# Data under study
-- Opening Marker --

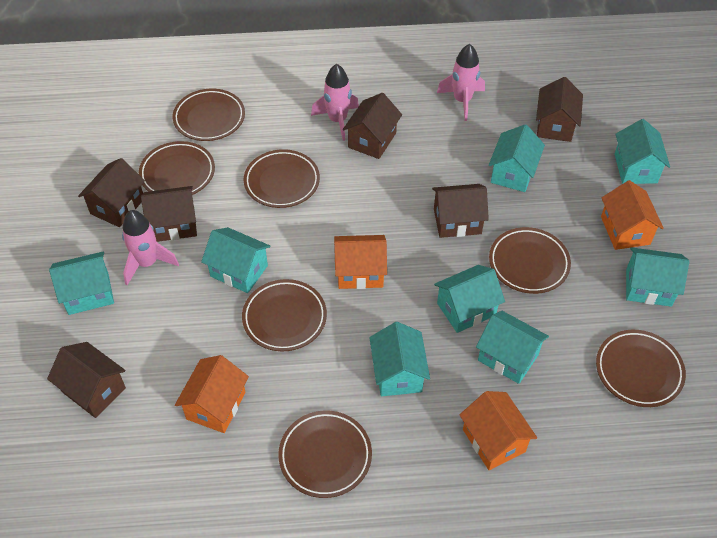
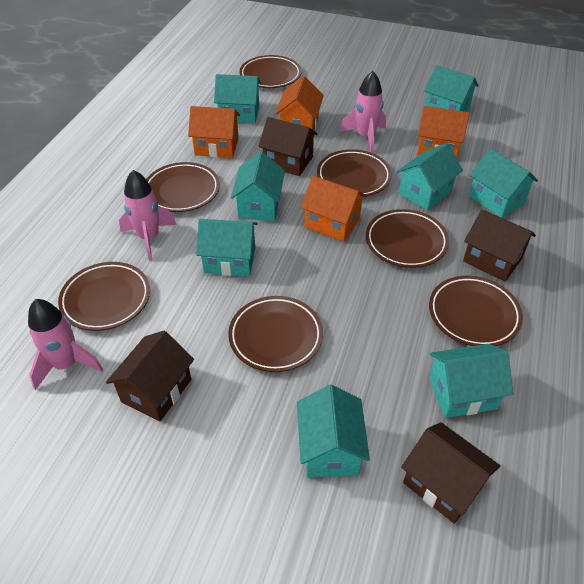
brown house: 6 -> 4

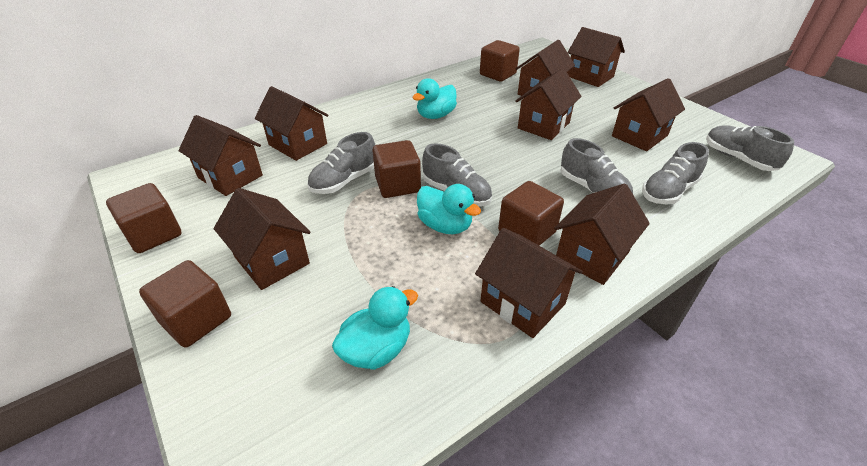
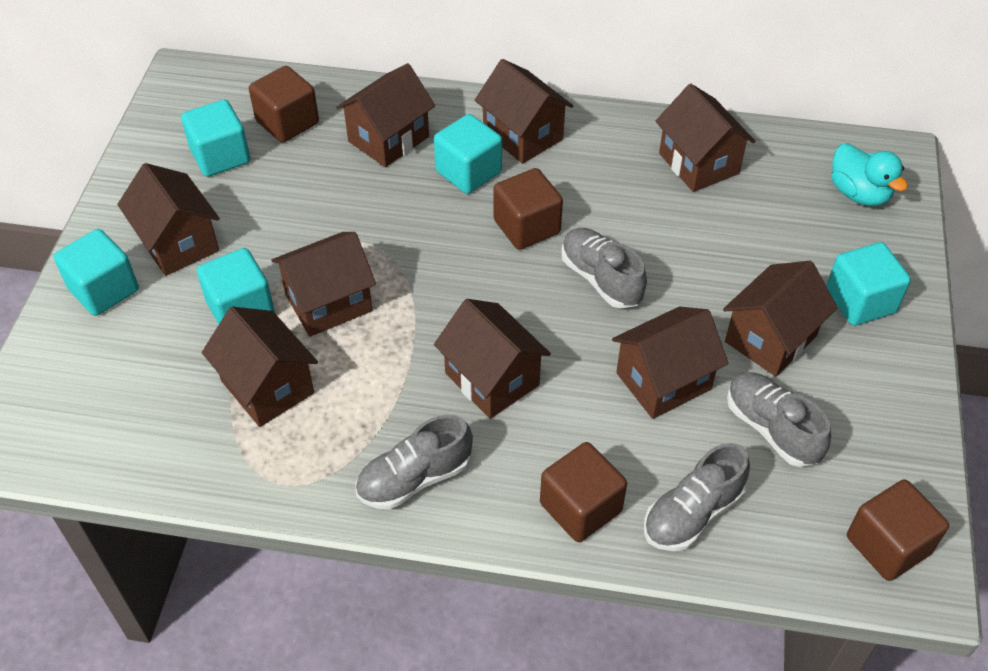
brown cube: 5 -> 4
grey shoe: 5 -> 4
turquoise cube: 0 -> 5
turquoise duck: 3 -> 1

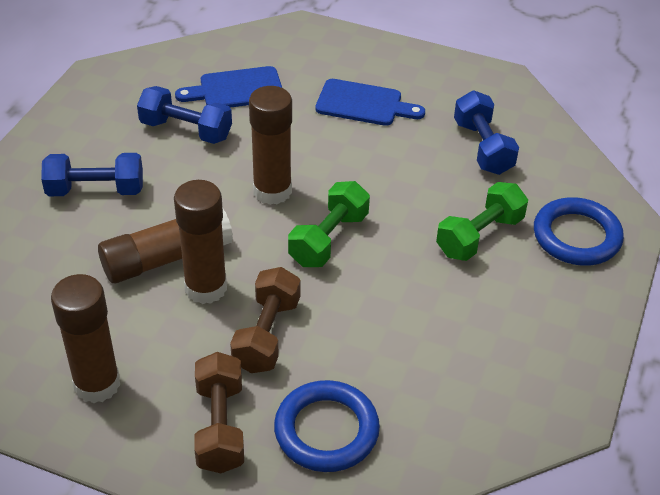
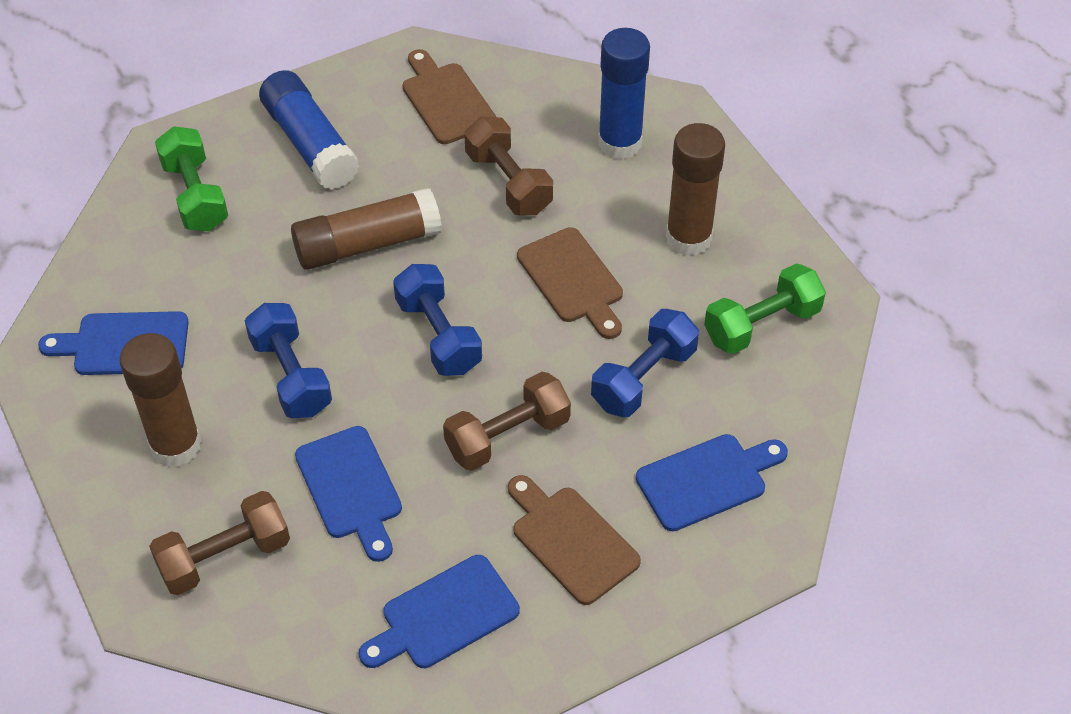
blue cutting board: 2 -> 4
blue glue stick: 0 -> 2
blue ring: 2 -> 0
brown cutting board: 0 -> 3
brown dumbbell: 2 -> 3
brown glue stick: 4 -> 3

-- Closing Marker --

# Problem statement
What lines in the data hold the word "glue"? Return them.

# Written answer
blue glue stick: 0 -> 2
brown glue stick: 4 -> 3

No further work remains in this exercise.